Data entries:
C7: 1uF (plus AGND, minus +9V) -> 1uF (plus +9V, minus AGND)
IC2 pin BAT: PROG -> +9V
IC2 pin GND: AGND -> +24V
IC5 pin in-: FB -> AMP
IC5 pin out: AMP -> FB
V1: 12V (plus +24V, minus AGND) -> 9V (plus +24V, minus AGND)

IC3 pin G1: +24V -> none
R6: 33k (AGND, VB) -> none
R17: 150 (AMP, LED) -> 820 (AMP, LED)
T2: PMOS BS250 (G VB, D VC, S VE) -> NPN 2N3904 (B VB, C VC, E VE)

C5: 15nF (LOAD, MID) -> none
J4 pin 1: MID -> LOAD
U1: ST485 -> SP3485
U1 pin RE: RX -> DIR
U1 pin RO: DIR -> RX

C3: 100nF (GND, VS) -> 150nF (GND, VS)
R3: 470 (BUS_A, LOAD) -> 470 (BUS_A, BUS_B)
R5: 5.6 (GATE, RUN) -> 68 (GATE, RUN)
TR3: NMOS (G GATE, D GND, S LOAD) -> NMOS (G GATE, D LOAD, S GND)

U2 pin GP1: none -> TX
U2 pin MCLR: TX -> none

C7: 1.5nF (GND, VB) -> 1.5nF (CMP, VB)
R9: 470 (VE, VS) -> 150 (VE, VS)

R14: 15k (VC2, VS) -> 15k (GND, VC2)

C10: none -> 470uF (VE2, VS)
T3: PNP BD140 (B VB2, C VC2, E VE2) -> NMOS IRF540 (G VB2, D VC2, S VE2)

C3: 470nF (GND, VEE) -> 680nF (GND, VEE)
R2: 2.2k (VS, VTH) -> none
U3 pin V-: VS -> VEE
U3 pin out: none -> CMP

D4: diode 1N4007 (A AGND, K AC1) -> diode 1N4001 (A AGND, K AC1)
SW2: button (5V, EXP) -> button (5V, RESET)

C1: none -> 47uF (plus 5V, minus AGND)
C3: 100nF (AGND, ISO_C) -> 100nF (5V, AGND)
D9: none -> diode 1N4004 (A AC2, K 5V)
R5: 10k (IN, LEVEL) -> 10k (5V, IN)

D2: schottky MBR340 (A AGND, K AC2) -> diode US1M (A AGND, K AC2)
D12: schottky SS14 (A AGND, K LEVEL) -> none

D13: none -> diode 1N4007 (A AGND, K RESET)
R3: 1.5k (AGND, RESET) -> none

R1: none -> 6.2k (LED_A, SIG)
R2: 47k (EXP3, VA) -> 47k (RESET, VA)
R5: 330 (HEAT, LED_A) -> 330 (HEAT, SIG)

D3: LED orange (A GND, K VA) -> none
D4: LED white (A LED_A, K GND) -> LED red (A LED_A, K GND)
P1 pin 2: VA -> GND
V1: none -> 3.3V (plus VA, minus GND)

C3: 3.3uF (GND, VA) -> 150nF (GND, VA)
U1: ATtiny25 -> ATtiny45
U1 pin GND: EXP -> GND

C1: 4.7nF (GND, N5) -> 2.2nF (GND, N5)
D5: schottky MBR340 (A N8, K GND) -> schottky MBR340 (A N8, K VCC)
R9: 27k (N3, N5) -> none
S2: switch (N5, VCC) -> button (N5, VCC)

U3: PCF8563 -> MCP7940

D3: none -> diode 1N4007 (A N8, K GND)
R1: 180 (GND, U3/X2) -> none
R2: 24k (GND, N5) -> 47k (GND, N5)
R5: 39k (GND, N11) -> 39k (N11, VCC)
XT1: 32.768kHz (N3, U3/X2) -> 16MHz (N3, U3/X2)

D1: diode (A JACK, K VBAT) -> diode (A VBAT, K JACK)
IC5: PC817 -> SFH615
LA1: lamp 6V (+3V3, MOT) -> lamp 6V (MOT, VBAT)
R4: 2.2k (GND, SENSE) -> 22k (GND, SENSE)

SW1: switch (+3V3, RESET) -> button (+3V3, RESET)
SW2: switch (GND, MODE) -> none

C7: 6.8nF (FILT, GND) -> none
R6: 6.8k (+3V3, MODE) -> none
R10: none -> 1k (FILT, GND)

Problem to work on:
The task here is to output the line with "D13: none -> diode 1N4007 (A AGND, K RESET)" and all lines after it to the end of the records above, exactly and only those.

Answer to this exercise:
D13: none -> diode 1N4007 (A AGND, K RESET)
R3: 1.5k (AGND, RESET) -> none

R1: none -> 6.2k (LED_A, SIG)
R2: 47k (EXP3, VA) -> 47k (RESET, VA)
R5: 330 (HEAT, LED_A) -> 330 (HEAT, SIG)

D3: LED orange (A GND, K VA) -> none
D4: LED white (A LED_A, K GND) -> LED red (A LED_A, K GND)
P1 pin 2: VA -> GND
V1: none -> 3.3V (plus VA, minus GND)

C3: 3.3uF (GND, VA) -> 150nF (GND, VA)
U1: ATtiny25 -> ATtiny45
U1 pin GND: EXP -> GND

C1: 4.7nF (GND, N5) -> 2.2nF (GND, N5)
D5: schottky MBR340 (A N8, K GND) -> schottky MBR340 (A N8, K VCC)
R9: 27k (N3, N5) -> none
S2: switch (N5, VCC) -> button (N5, VCC)

U3: PCF8563 -> MCP7940

D3: none -> diode 1N4007 (A N8, K GND)
R1: 180 (GND, U3/X2) -> none
R2: 24k (GND, N5) -> 47k (GND, N5)
R5: 39k (GND, N11) -> 39k (N11, VCC)
XT1: 32.768kHz (N3, U3/X2) -> 16MHz (N3, U3/X2)

D1: diode (A JACK, K VBAT) -> diode (A VBAT, K JACK)
IC5: PC817 -> SFH615
LA1: lamp 6V (+3V3, MOT) -> lamp 6V (MOT, VBAT)
R4: 2.2k (GND, SENSE) -> 22k (GND, SENSE)

SW1: switch (+3V3, RESET) -> button (+3V3, RESET)
SW2: switch (GND, MODE) -> none

C7: 6.8nF (FILT, GND) -> none
R6: 6.8k (+3V3, MODE) -> none
R10: none -> 1k (FILT, GND)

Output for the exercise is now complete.